**DATA FOR THIS EXERCISE**
#####
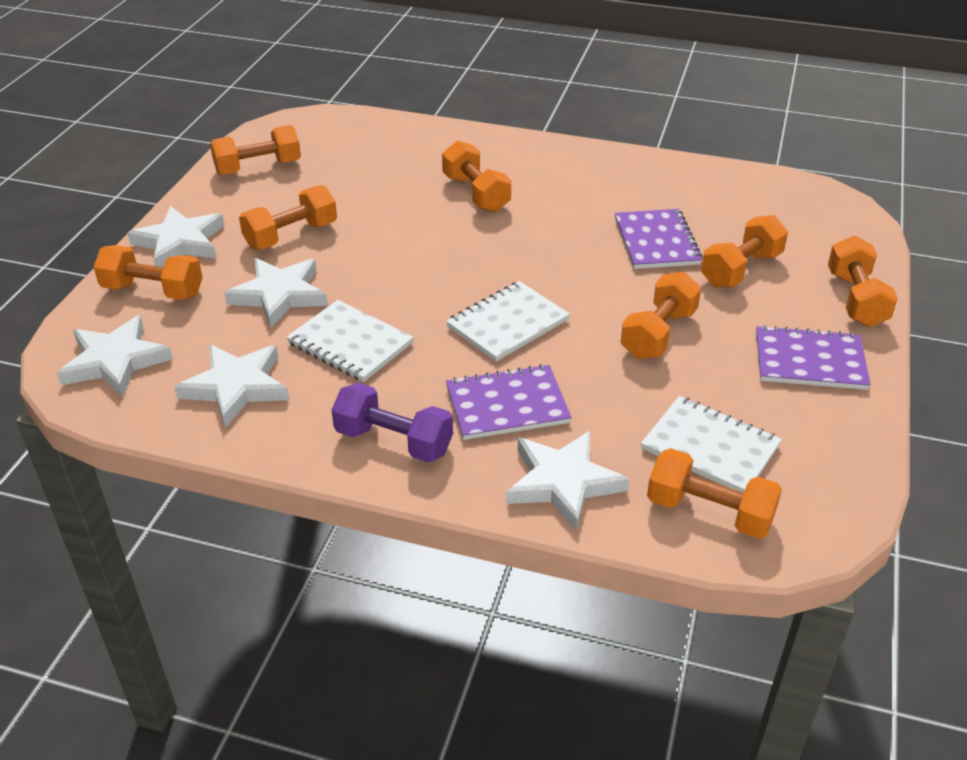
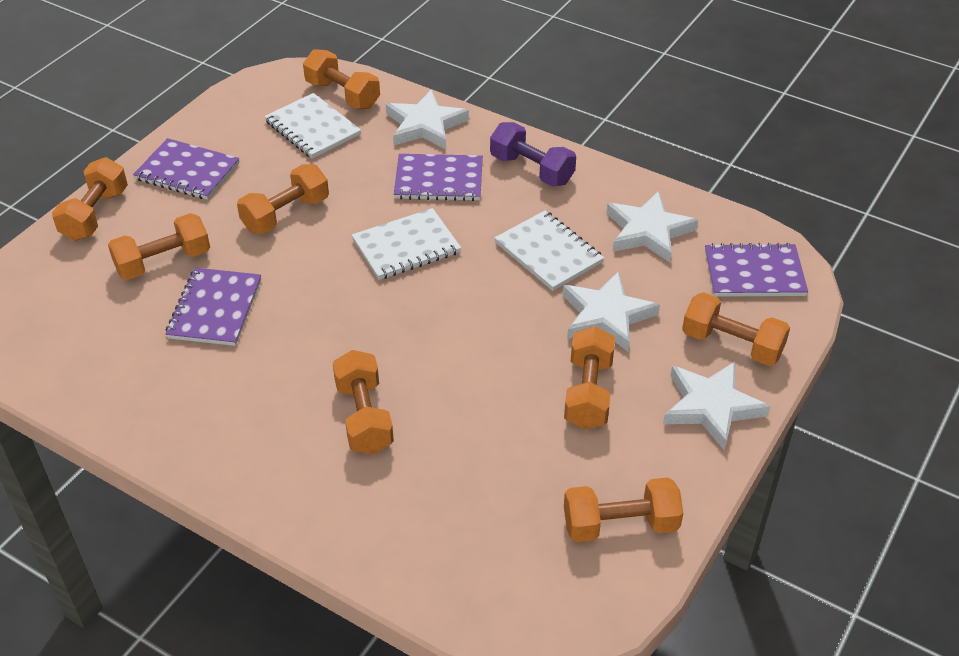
camera: 165 degrees left, 5 degrees up
(115, 361) = (754, 273): white star -> purple notebook
(291, 235) = (588, 393): orange dumbbell -> orange dumbbell turned 60 degrees counterclockwise

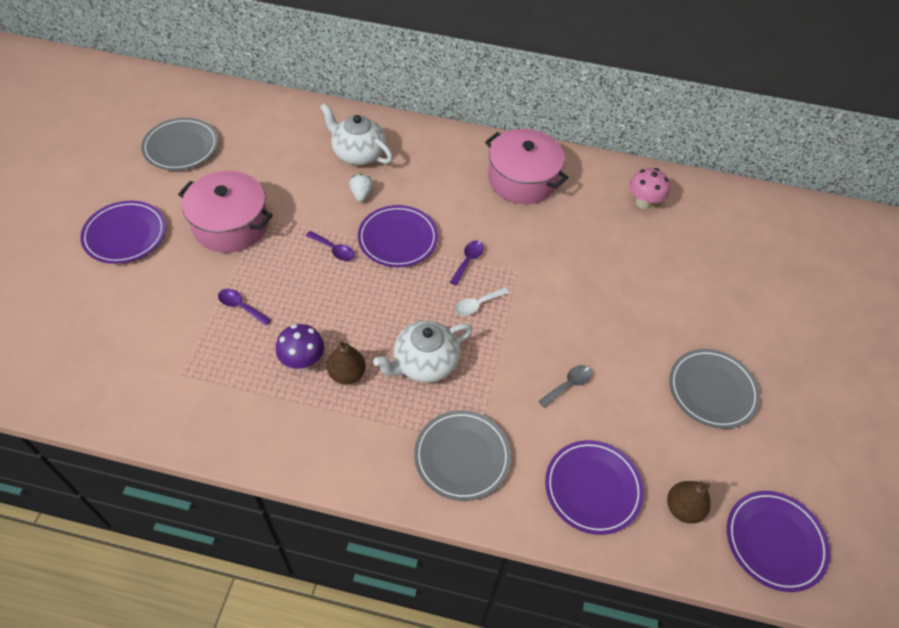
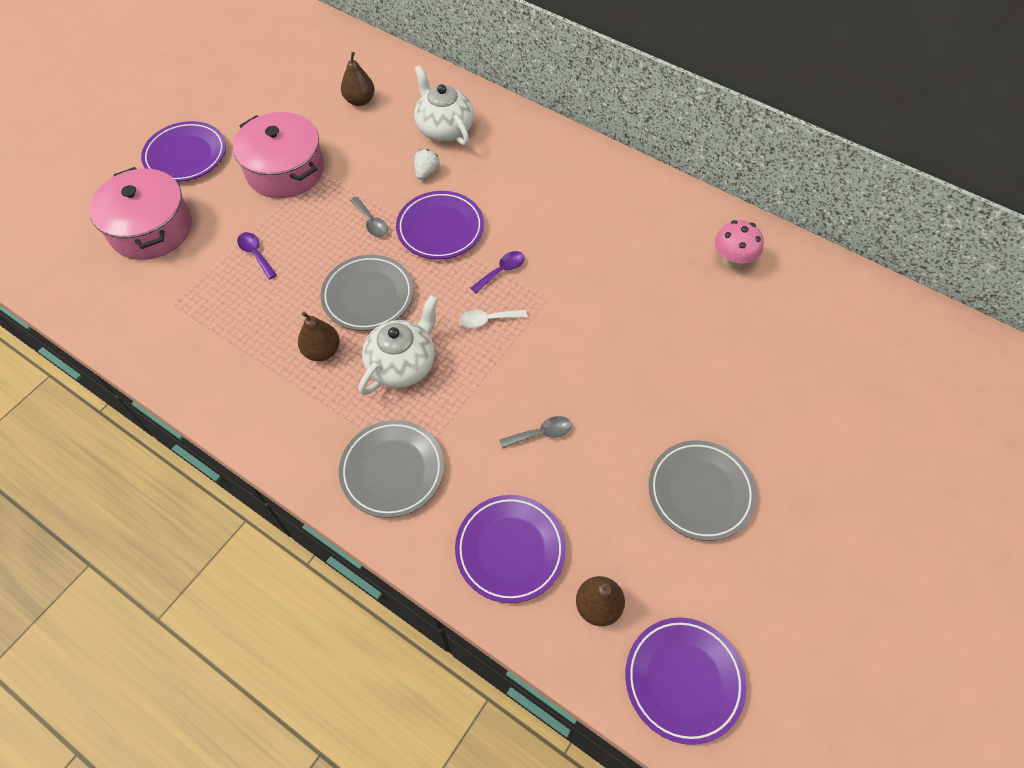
camera: 25 degrees right, 5 degrees up
(181, 147) = (276, 81): grey plate -> grey plate (368, 296)
(269, 147) = (360, 100): none -> brown pear
(303, 361) = (287, 325): purple mushroom -> none
(334, 250) = (371, 222): purple spoon -> grey spoon
(424, 363) = (403, 364): white teapot -> white teapot turned 135 degrees clockwise
(522, 179) = (605, 199): pink pot -> pink pot (151, 229)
#####
**WORK TASK**
Only the lines from the one with "(291, 235) = (588, 393): orange" through the end of the listing above should be output, exactly as written and with no pictures.

**SOLUTION TO THIS TASK**
(291, 235) = (588, 393): orange dumbbell -> orange dumbbell turned 60 degrees counterclockwise

camera: 25 degrees right, 5 degrees up
(181, 147) = (276, 81): grey plate -> grey plate (368, 296)
(269, 147) = (360, 100): none -> brown pear
(303, 361) = (287, 325): purple mushroom -> none
(334, 250) = (371, 222): purple spoon -> grey spoon
(424, 363) = (403, 364): white teapot -> white teapot turned 135 degrees clockwise
(522, 179) = (605, 199): pink pot -> pink pot (151, 229)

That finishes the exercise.